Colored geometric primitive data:

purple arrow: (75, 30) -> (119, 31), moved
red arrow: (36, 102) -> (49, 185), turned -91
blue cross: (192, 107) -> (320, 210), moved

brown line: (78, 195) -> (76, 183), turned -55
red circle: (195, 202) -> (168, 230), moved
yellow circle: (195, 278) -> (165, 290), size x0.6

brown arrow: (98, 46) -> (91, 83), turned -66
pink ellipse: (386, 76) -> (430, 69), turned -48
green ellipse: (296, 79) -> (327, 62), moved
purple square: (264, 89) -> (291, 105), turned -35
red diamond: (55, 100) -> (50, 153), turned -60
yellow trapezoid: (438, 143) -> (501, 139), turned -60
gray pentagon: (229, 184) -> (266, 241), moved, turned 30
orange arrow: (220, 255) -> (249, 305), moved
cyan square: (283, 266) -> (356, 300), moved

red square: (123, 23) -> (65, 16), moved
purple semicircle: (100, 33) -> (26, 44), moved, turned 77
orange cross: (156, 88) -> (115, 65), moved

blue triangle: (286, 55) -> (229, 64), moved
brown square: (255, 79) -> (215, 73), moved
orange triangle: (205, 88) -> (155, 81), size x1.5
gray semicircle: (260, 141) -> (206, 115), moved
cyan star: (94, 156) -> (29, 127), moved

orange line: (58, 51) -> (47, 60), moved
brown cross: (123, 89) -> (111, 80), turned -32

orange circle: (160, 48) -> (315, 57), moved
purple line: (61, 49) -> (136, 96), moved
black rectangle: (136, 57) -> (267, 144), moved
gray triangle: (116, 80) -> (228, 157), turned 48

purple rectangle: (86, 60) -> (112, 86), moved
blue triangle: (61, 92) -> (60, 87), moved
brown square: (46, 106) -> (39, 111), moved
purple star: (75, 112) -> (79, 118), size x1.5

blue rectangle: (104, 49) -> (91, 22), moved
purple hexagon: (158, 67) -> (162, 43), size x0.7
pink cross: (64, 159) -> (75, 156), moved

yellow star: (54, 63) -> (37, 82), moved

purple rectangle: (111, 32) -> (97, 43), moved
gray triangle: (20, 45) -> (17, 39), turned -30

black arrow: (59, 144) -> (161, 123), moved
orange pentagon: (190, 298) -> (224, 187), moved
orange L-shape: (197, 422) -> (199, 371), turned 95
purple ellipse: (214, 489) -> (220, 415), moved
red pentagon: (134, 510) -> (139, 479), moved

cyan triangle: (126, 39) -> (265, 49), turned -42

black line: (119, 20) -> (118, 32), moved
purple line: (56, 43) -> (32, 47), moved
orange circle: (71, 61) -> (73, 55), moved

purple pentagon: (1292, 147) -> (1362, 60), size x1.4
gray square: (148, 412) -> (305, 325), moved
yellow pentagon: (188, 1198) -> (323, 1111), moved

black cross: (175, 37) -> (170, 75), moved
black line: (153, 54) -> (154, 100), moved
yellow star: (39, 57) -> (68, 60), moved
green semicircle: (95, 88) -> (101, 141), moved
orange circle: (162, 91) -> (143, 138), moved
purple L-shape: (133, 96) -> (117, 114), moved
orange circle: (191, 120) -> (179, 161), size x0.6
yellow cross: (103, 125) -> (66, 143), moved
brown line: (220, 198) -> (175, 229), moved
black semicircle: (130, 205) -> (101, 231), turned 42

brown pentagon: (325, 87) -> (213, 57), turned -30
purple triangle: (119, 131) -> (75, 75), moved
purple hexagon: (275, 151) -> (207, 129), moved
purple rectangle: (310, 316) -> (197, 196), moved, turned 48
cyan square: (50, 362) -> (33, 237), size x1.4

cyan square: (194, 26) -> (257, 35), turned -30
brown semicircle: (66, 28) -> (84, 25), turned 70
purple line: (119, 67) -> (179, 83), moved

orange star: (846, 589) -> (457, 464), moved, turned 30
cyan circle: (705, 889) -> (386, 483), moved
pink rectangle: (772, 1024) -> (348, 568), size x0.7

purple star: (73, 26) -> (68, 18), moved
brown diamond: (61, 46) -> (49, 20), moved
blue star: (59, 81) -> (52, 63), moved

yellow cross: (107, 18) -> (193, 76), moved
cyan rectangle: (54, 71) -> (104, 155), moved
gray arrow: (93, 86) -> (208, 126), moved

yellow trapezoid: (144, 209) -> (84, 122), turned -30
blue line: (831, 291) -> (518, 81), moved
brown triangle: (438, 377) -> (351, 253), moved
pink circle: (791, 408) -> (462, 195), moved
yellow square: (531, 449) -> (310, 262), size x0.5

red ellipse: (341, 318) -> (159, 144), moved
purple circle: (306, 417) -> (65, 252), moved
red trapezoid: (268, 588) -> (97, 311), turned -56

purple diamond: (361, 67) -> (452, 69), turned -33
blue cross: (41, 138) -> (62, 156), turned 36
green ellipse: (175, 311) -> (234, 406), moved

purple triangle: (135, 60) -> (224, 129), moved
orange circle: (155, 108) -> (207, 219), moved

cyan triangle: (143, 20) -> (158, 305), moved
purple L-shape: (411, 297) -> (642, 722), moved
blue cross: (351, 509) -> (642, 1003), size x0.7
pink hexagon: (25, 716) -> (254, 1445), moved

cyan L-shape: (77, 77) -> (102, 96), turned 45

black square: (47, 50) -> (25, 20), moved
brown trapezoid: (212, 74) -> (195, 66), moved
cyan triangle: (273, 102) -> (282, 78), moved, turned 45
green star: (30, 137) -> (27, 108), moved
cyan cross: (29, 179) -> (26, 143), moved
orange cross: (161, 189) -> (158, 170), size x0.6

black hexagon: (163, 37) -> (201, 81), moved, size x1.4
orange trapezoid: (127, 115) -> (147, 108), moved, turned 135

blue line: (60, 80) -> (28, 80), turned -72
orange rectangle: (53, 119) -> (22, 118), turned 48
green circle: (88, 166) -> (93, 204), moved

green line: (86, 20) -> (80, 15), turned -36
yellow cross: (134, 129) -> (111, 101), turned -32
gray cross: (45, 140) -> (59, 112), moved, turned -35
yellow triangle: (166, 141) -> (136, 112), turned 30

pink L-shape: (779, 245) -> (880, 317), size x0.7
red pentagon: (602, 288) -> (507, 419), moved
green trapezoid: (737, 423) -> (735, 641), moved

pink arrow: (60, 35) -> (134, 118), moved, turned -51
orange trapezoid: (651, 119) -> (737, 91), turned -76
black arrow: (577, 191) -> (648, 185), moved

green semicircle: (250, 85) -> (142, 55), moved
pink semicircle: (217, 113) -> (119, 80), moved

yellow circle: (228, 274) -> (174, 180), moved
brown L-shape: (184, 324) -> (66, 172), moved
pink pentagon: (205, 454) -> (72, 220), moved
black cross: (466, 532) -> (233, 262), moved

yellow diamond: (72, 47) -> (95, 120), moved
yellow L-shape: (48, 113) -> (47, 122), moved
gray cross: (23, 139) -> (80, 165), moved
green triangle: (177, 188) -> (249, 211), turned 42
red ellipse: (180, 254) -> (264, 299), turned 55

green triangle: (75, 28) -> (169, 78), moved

### Work instruction:
Extract exactly and only the lines above from the line containing "green star: (30, 137) -> (27, 108), moved" through the line containing "gray cross: (45, 140)", both end lines included.

### Exercise answer:
green star: (30, 137) -> (27, 108), moved
cyan cross: (29, 179) -> (26, 143), moved
orange cross: (161, 189) -> (158, 170), size x0.6

black hexagon: (163, 37) -> (201, 81), moved, size x1.4
orange trapezoid: (127, 115) -> (147, 108), moved, turned 135

blue line: (60, 80) -> (28, 80), turned -72
orange rectangle: (53, 119) -> (22, 118), turned 48
green circle: (88, 166) -> (93, 204), moved

green line: (86, 20) -> (80, 15), turned -36
yellow cross: (134, 129) -> (111, 101), turned -32
gray cross: (45, 140) -> (59, 112), moved, turned -35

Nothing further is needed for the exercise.